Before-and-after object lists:
────────────────────────────────────────

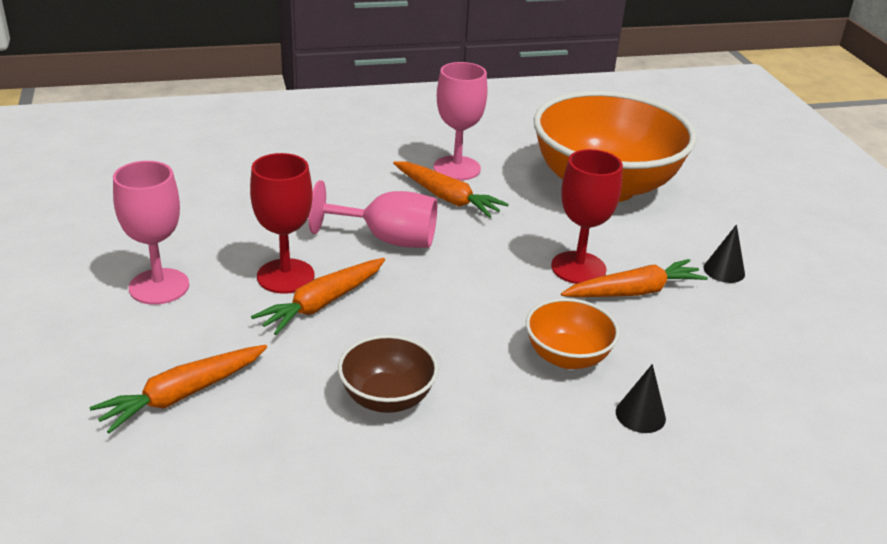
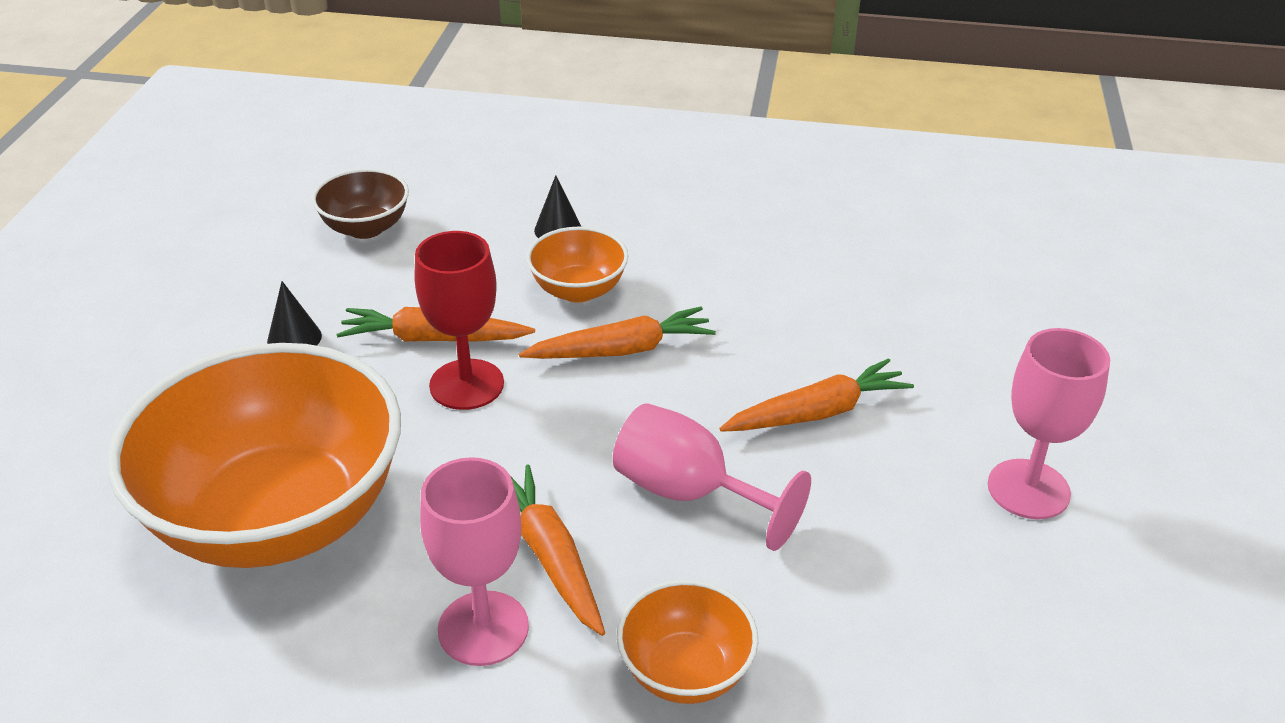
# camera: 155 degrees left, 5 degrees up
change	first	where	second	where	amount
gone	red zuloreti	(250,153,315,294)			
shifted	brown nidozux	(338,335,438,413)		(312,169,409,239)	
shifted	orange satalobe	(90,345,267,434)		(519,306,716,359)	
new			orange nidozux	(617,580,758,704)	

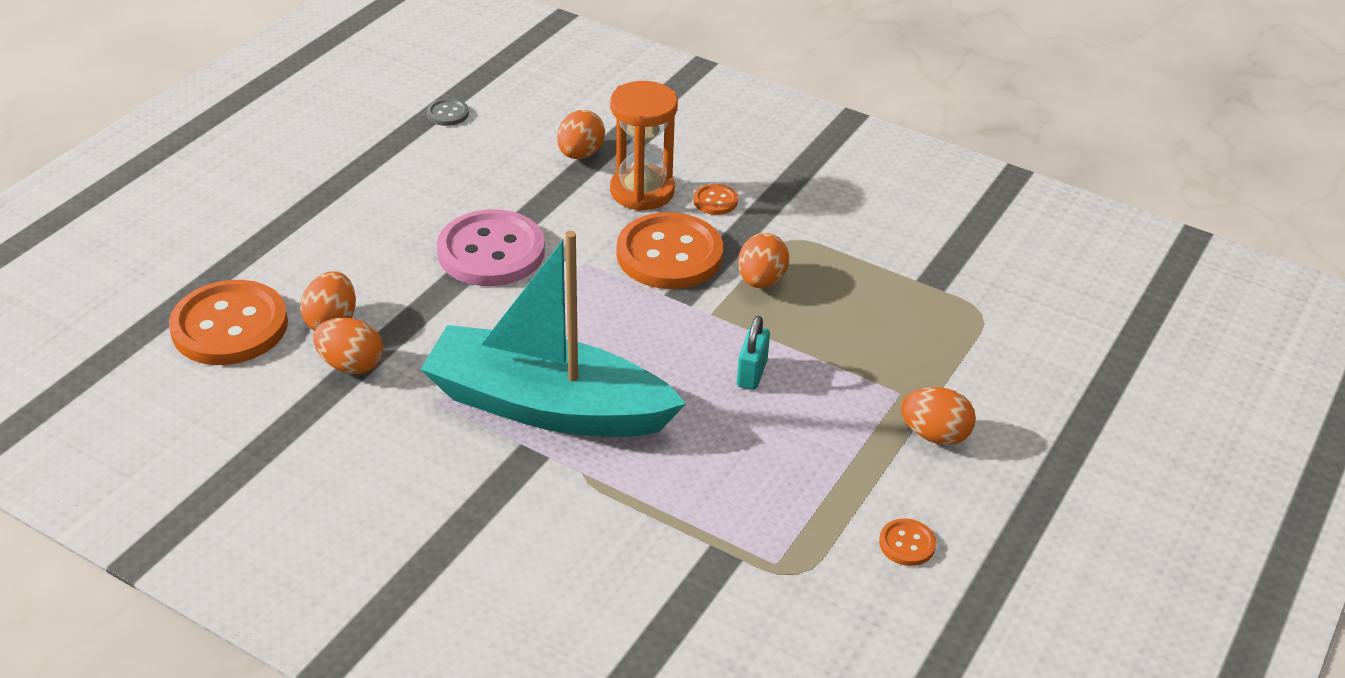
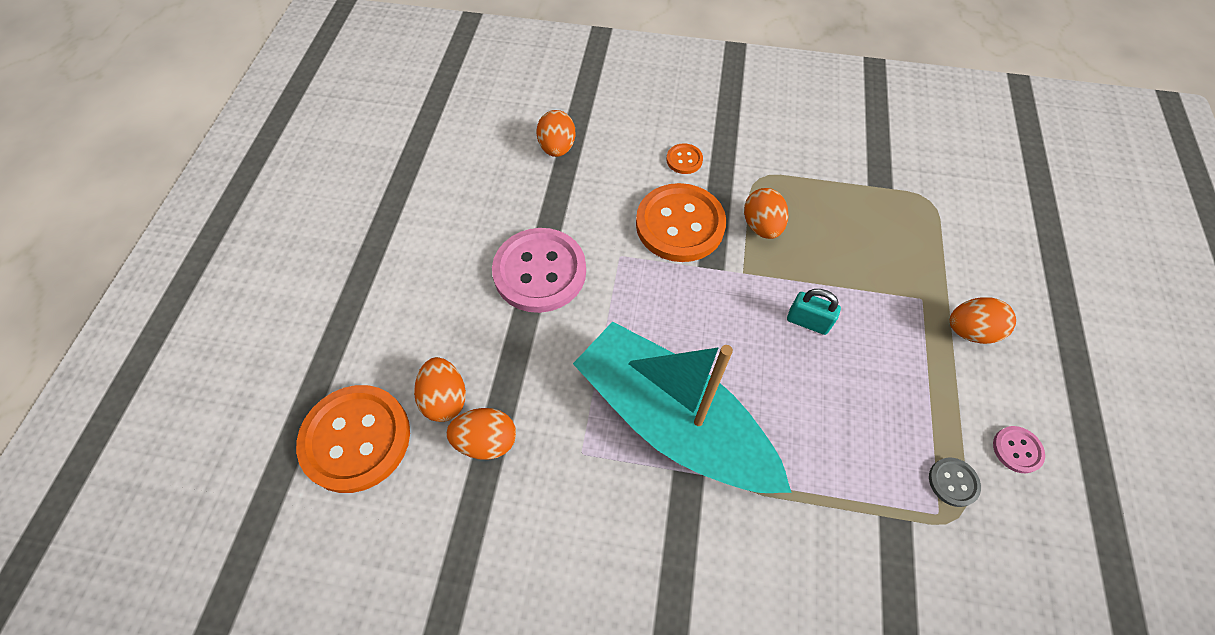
# camera: 20 degrees left, 20 degrees up
change	first	where	second	where	amount
gone	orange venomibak	(610,81,678,211)			
shifted	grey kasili	(427,98,469,126)		(929,458,981,507)	
rotated	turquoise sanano	(420,231,686,437)		(573,321,792,493)	45 degrees clockwise
rotated	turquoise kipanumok	(737,316,770,390)		(787,289,841,335)	60 degrees counterclockwise
repainted	orange kasili	(879,519,936,566)	pink kasili	(993,426,1045,473)	

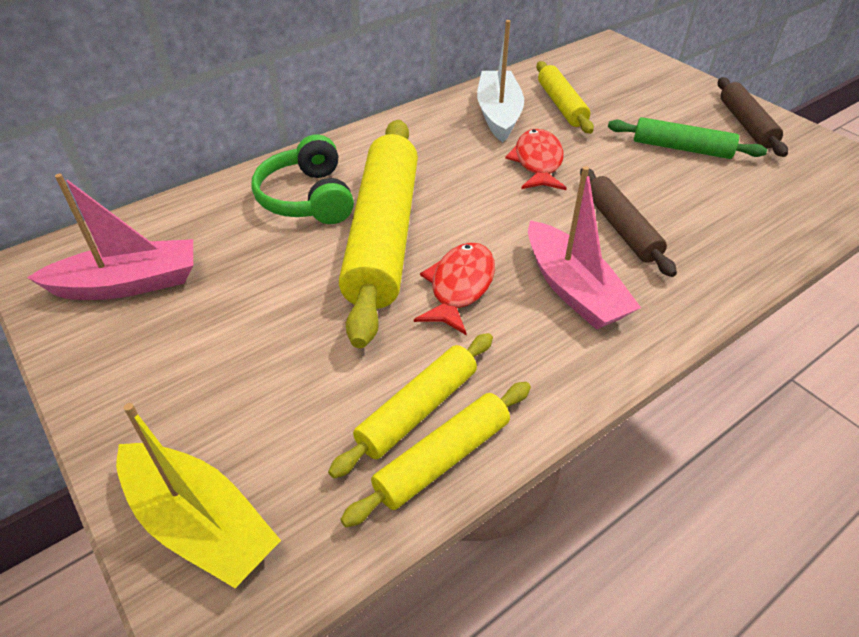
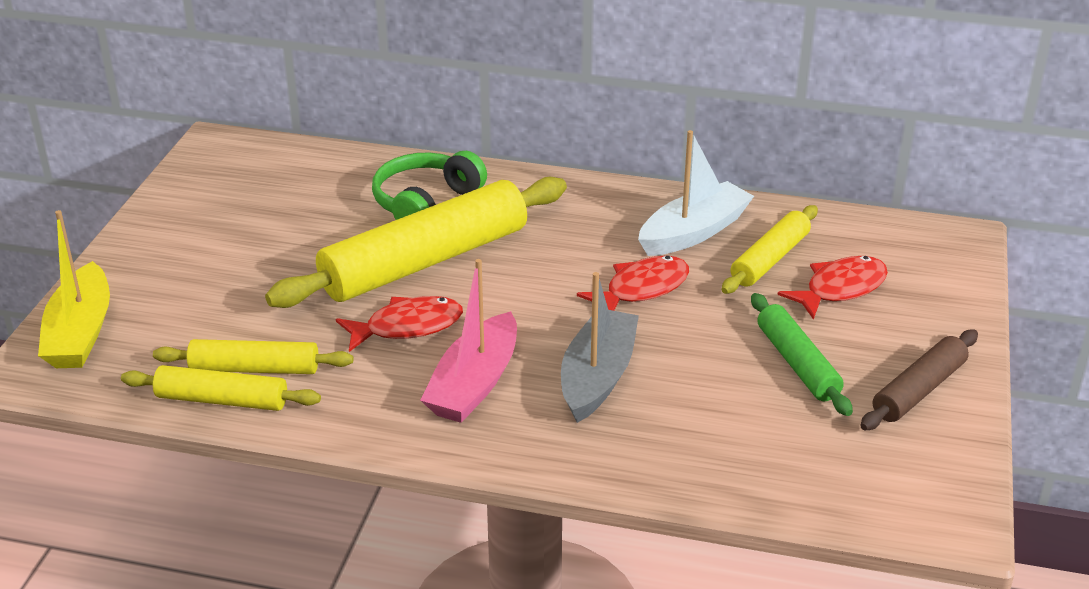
# camera: 50 degrees right, 10 degrees down
change	first	where	second	where	amount
swapped	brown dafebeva	(580,168,677,277)	grey sanano	(561,272,639,423)	
gone	pink sanano	(27,174,193,300)			
new			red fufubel	(777,256,888,320)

────────────────────────────────────────

- What is being asked -
Once the pictures are set aside, reproduce the records in full and exactly.

- The completed task -
# camera: 155 degrees left, 5 degrees up
change	first	where	second	where	amount
gone	red zuloreti	(250,153,315,294)			
shifted	brown nidozux	(338,335,438,413)		(312,169,409,239)	
shifted	orange satalobe	(90,345,267,434)		(519,306,716,359)	
new			orange nidozux	(617,580,758,704)	

# camera: 20 degrees left, 20 degrees up
change	first	where	second	where	amount
gone	orange venomibak	(610,81,678,211)			
shifted	grey kasili	(427,98,469,126)		(929,458,981,507)	
rotated	turquoise sanano	(420,231,686,437)		(573,321,792,493)	45 degrees clockwise
rotated	turquoise kipanumok	(737,316,770,390)		(787,289,841,335)	60 degrees counterclockwise
repainted	orange kasili	(879,519,936,566)	pink kasili	(993,426,1045,473)	

# camera: 50 degrees right, 10 degrees down
change	first	where	second	where	amount
swapped	brown dafebeva	(580,168,677,277)	grey sanano	(561,272,639,423)	
gone	pink sanano	(27,174,193,300)			
new			red fufubel	(777,256,888,320)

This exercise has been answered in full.